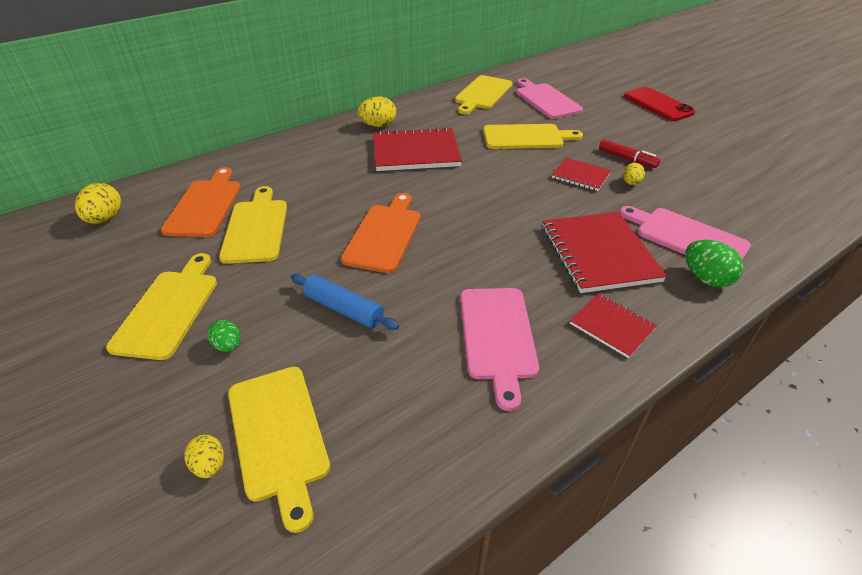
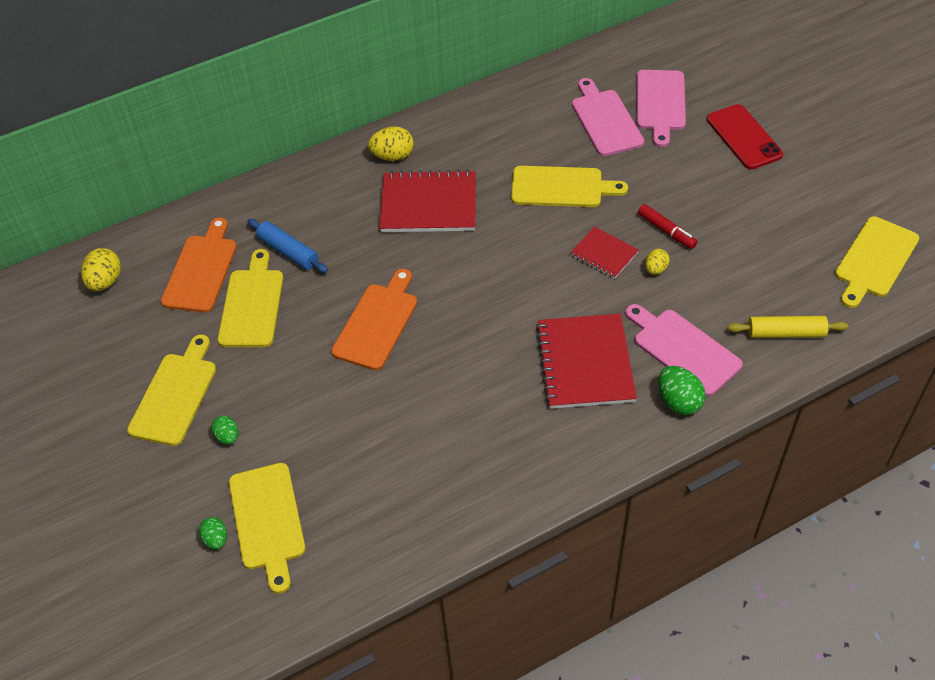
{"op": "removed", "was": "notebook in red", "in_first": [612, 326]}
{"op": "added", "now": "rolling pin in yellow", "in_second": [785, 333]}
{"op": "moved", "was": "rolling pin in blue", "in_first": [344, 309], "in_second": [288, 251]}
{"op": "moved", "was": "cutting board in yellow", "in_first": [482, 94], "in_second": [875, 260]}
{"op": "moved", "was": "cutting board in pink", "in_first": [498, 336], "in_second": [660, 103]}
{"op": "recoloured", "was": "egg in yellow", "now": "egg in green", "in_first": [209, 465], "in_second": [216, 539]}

#### [What to work on]
All entries above are to be set down word for word, and the pictures are to be left out.

#### [Answer box]
{"op": "removed", "was": "notebook in red", "in_first": [612, 326]}
{"op": "added", "now": "rolling pin in yellow", "in_second": [785, 333]}
{"op": "moved", "was": "rolling pin in blue", "in_first": [344, 309], "in_second": [288, 251]}
{"op": "moved", "was": "cutting board in yellow", "in_first": [482, 94], "in_second": [875, 260]}
{"op": "moved", "was": "cutting board in pink", "in_first": [498, 336], "in_second": [660, 103]}
{"op": "recoloured", "was": "egg in yellow", "now": "egg in green", "in_first": [209, 465], "in_second": [216, 539]}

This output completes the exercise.